[Before-and-after object lists]
════════════════

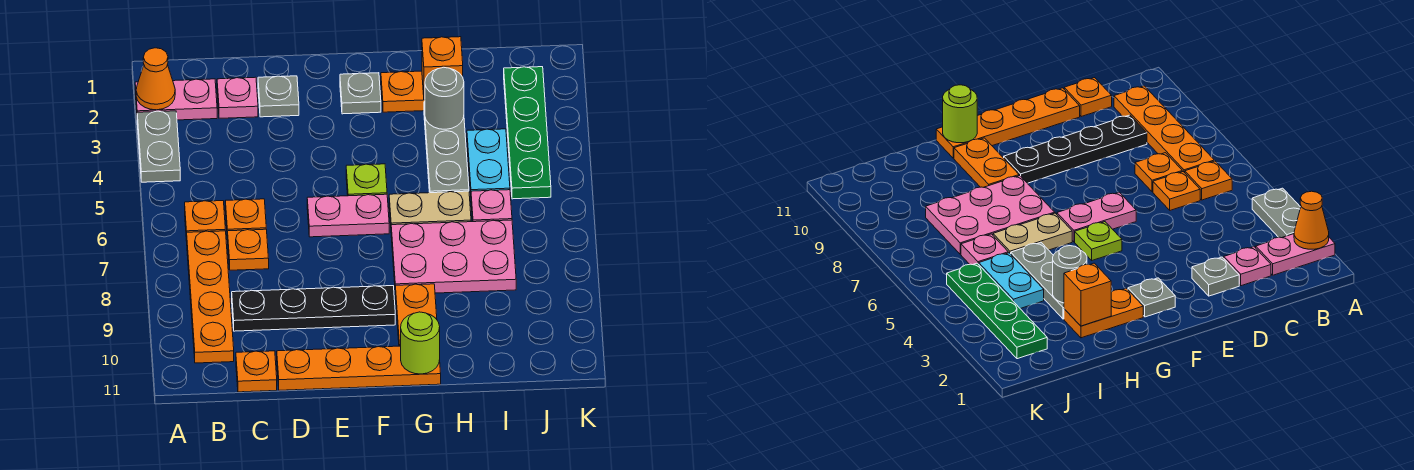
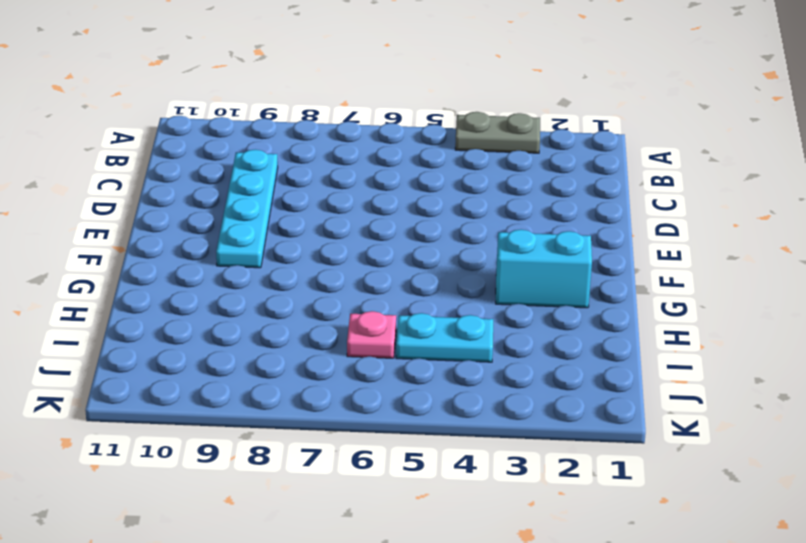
cyan plate C9:F9 level 1 -> black plate C9:F9 level 1
cyan brick G2:G3 level 1 -> orange plate G2:H2 level 1
none -> pink plate A2:B2 level 1
none -> orange plate B6 level 1
none -> orange plate B7:B10 level 1

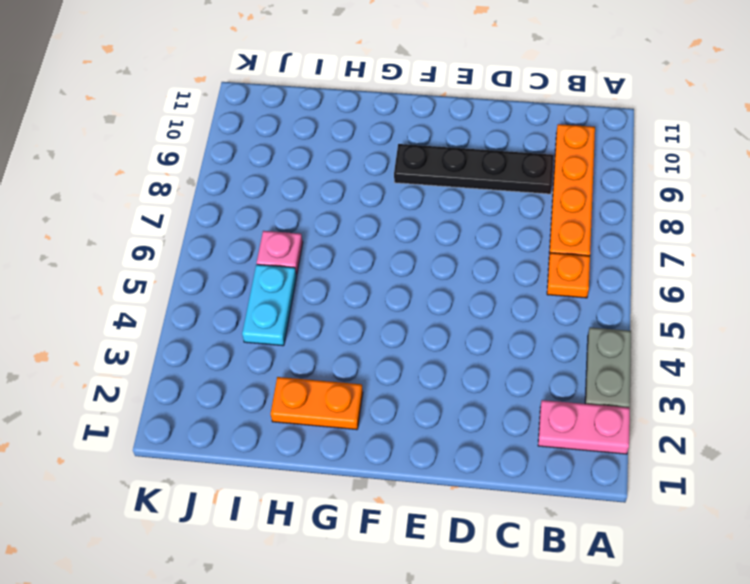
none -> pink plate C2 level 1
none -> orange plate C6 level 1
none -> orange plate C7 level 1

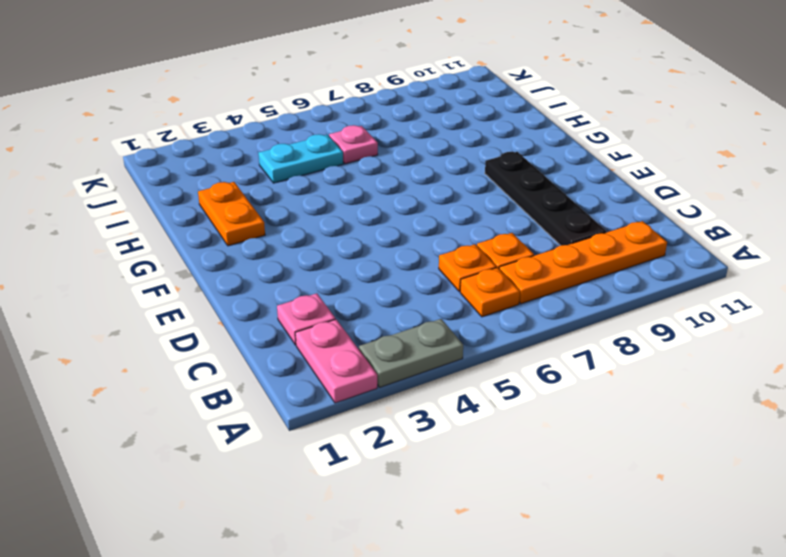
none -> orange plate C11 level 1
none -> grey plate D2 level 1
none -> orange plate D11:G11 level 1

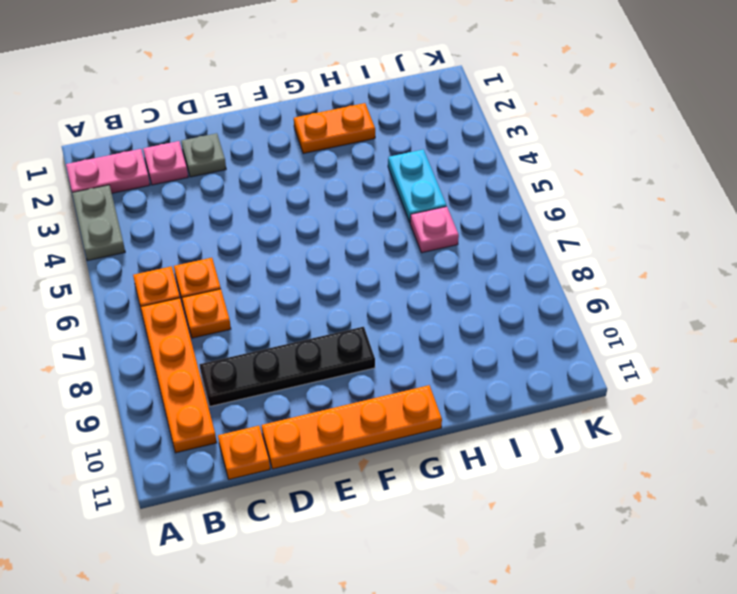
none -> pink plate E6:F6 level 1
none -> grey plate F2 level 1
none -> lime plate F5 level 1

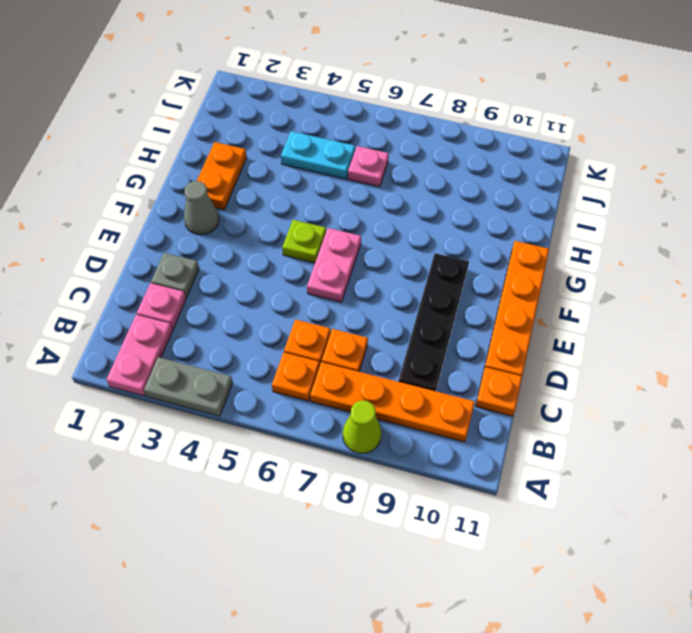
lime cone A8 level 1 -> none
grey cone F2 level 1 -> grey plate F2 level 1
none -> tan plate G6:H6 level 1
none -> pink plate G7:I8 level 1
none -> orange plate G9:G10 level 1

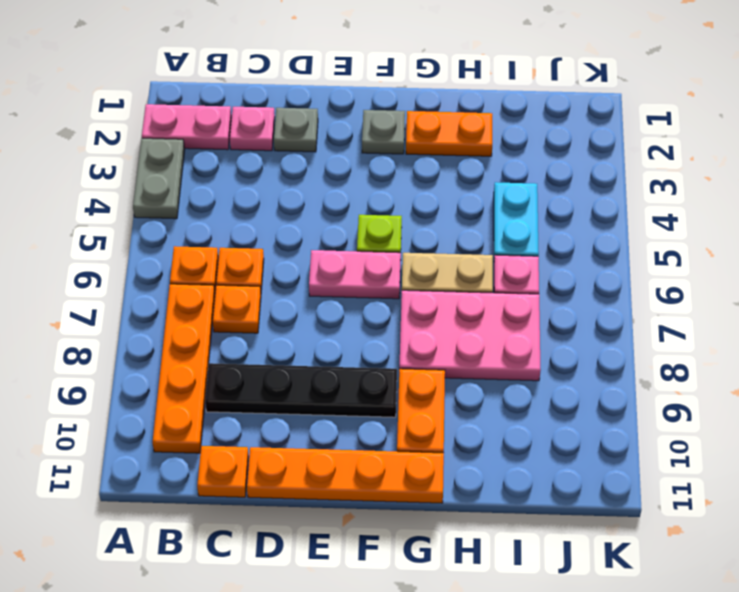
none -> grey plate H3:H5 level 1
none -> green plate J2:J5 level 1
none -> orange cone A2 level 2

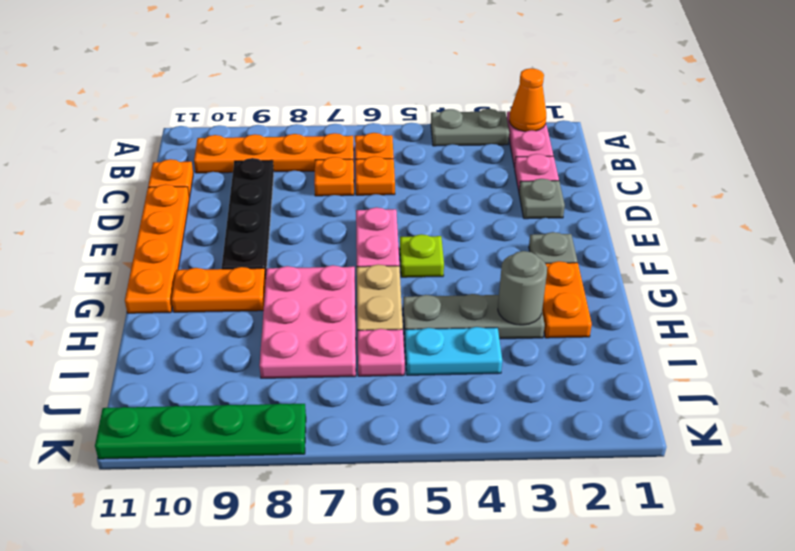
green plate K8:K11 level 1 -> green plate J2:J5 level 1
none -> lime round brick G11 level 2
none -> orange brick H2 level 2

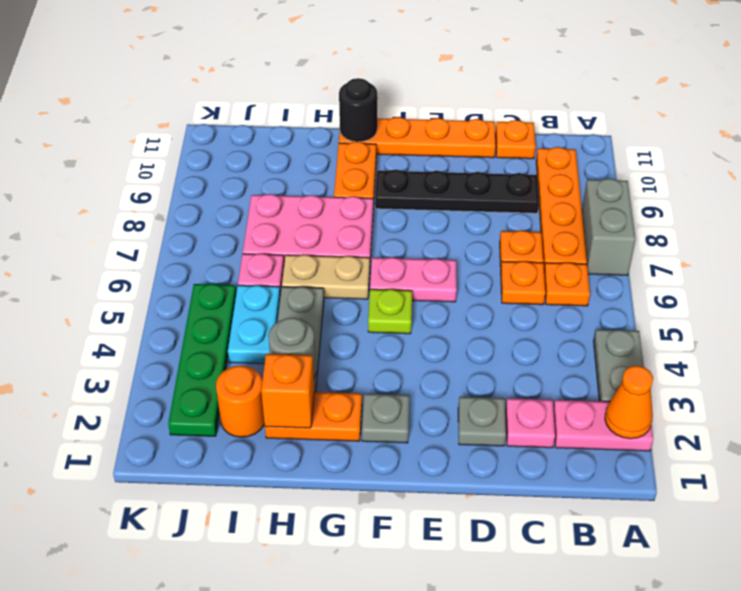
grey brick A7:A8 level 1 -> none
black round brick G11 level 2 -> lime round brick G11 level 2
orange round brick I2 level 1 -> none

════════════════

▶ **WHAT THE TASK ASKS**
Look above for the line with "none -> orange plate B6 level 1"; quote it and every line after it, stopping after the line with "none -> lime round brick G11 level 2", exactly, with nothing added and without pictures.

▶ **SOLUTION FOR THIS PROBLEM**
none -> orange plate B6 level 1
none -> orange plate B7:B10 level 1

none -> pink plate C2 level 1
none -> orange plate C6 level 1
none -> orange plate C7 level 1

none -> orange plate C11 level 1
none -> grey plate D2 level 1
none -> orange plate D11:G11 level 1

none -> pink plate E6:F6 level 1
none -> grey plate F2 level 1
none -> lime plate F5 level 1

lime cone A8 level 1 -> none
grey cone F2 level 1 -> grey plate F2 level 1
none -> tan plate G6:H6 level 1
none -> pink plate G7:I8 level 1
none -> orange plate G9:G10 level 1

none -> grey plate H3:H5 level 1
none -> green plate J2:J5 level 1
none -> orange cone A2 level 2

green plate K8:K11 level 1 -> green plate J2:J5 level 1
none -> lime round brick G11 level 2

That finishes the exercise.